**TASK DIRECTIONS:**
Each line of the records containing "minus" is to be copied out and returned.

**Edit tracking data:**
--------------------
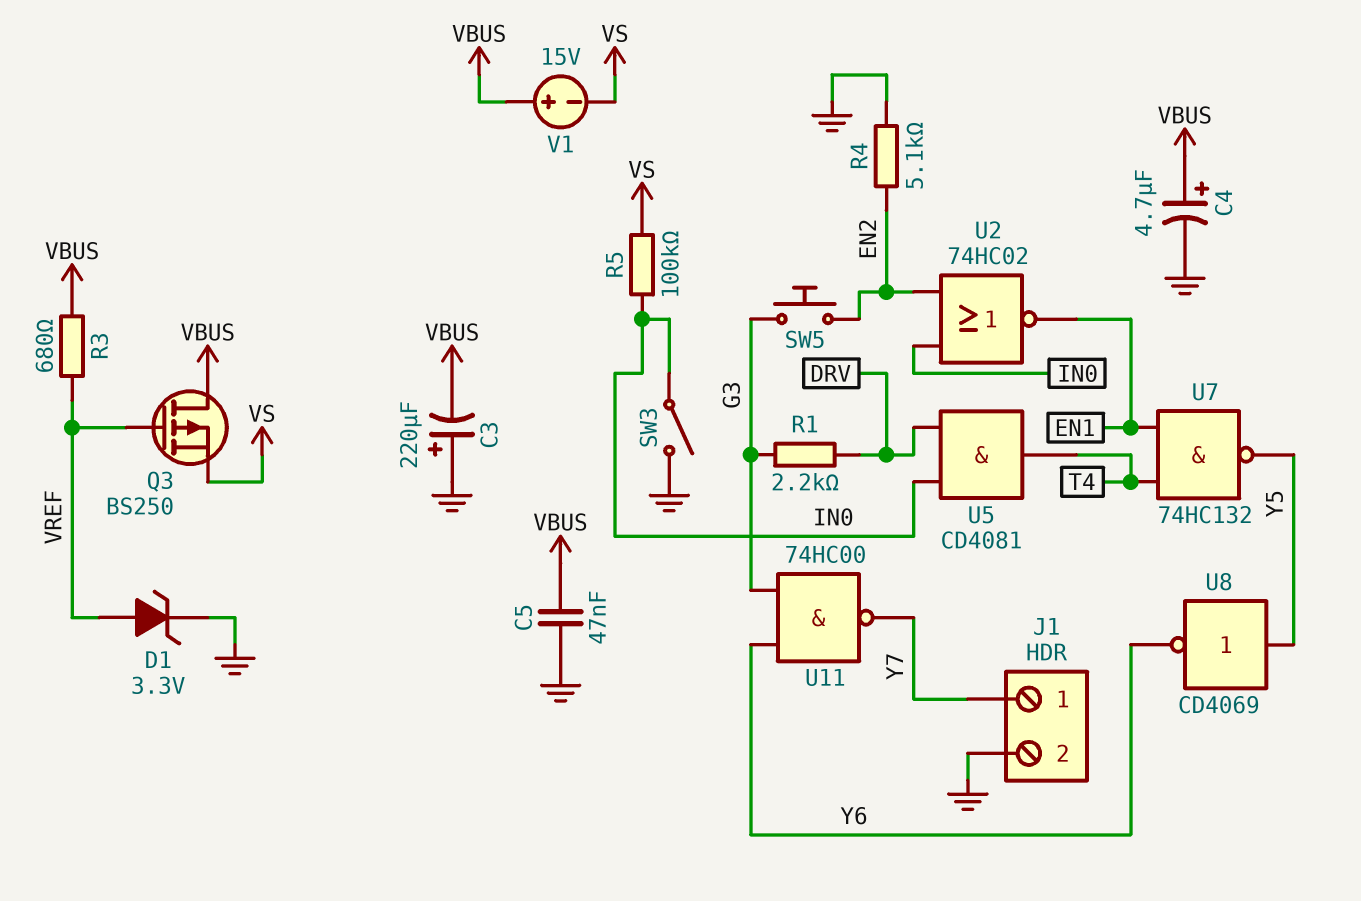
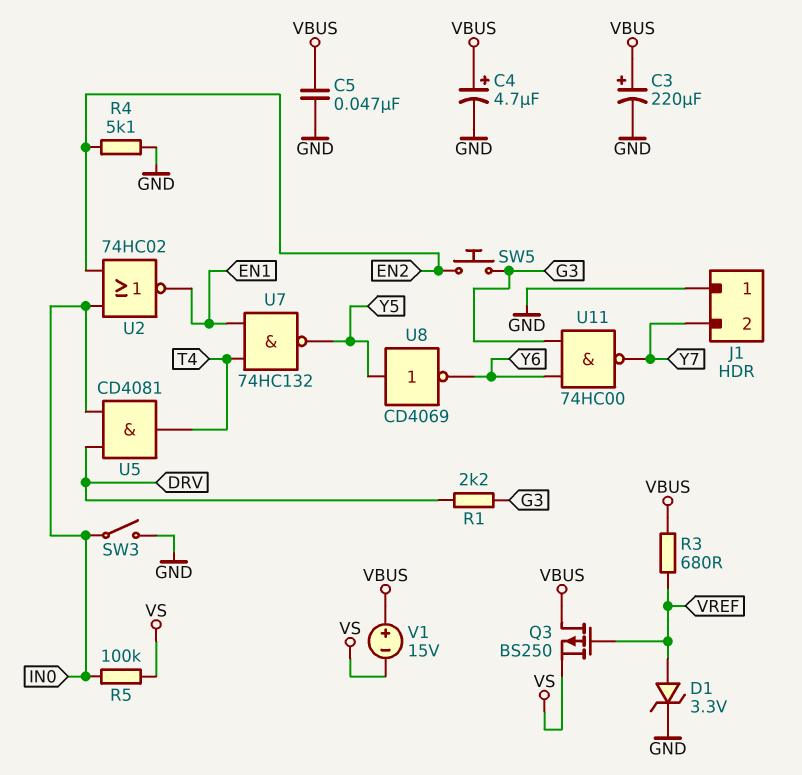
C3: 220uF (plus GND, minus VBUS) -> 220uF (plus VBUS, minus GND)
J1 pin 1: Y7 -> GND
J1 pin 2: GND -> Y7

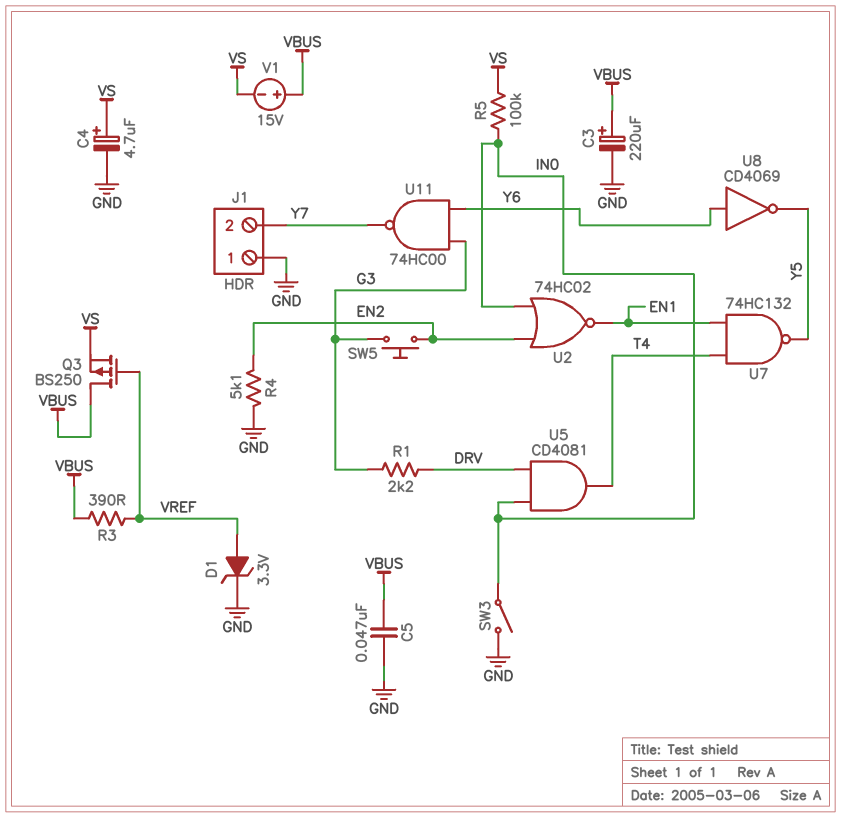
C4: 4.7uF (plus VBUS, minus GND) -> 4.7uF (plus VS, minus GND)
R3: 680 (VBUS, VREF) -> 390 (VBUS, VREF)
U8: NOT CD4069 (in Y5, out Y6) -> NOT CD4069 (in Y6, out Y5)

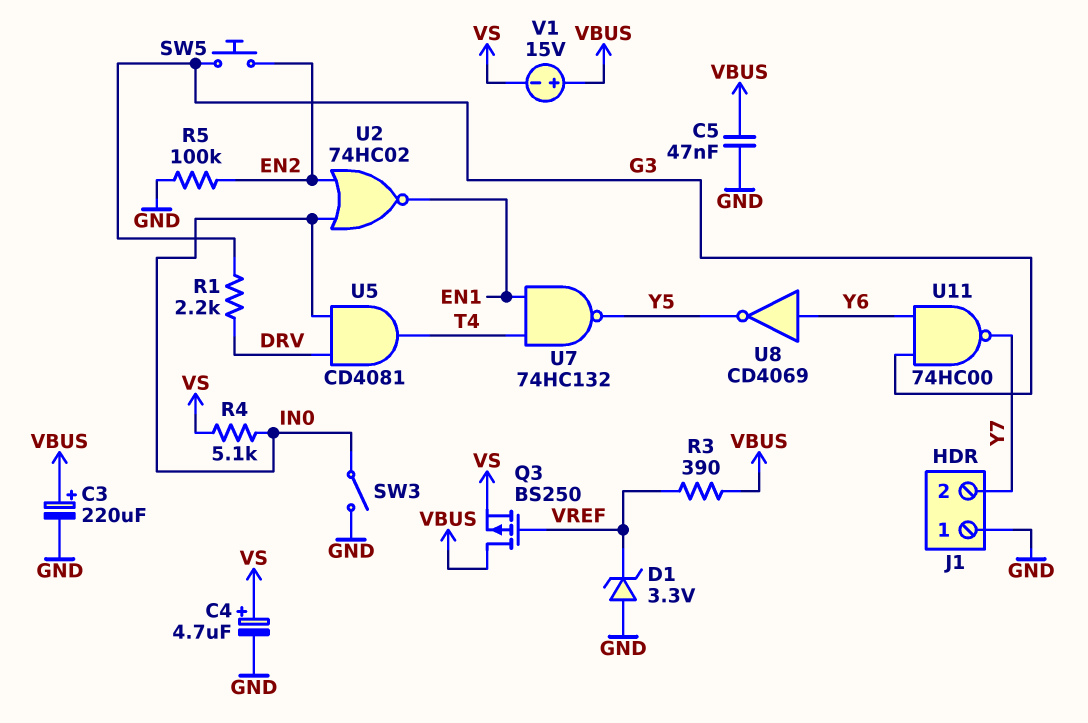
D1: zener 3.3V (A VREF, K GND) -> zener 3.3V (A GND, K VREF)
R4: 5.1k (EN2, GND) -> 5.1k (IN0, VS)
R5: 100k (IN0, VS) -> 100k (EN2, GND)

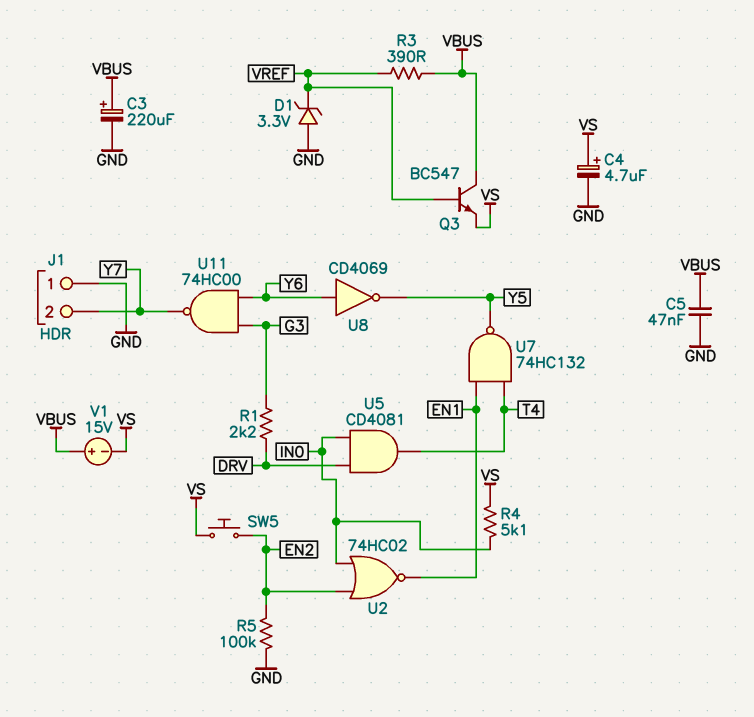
Q3: PMOS BS250 (G VREF, D VBUS, S VS) -> NPN BC547 (B VREF, C VBUS, E VS)
SW3: switch (GND, IN0) -> none
SW5: button (EN2, G3) -> button (EN2, VS)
--------------------
**RESPONSE BELOW:**
C3: 220uF (plus GND, minus VBUS) -> 220uF (plus VBUS, minus GND)
C4: 4.7uF (plus VBUS, minus GND) -> 4.7uF (plus VS, minus GND)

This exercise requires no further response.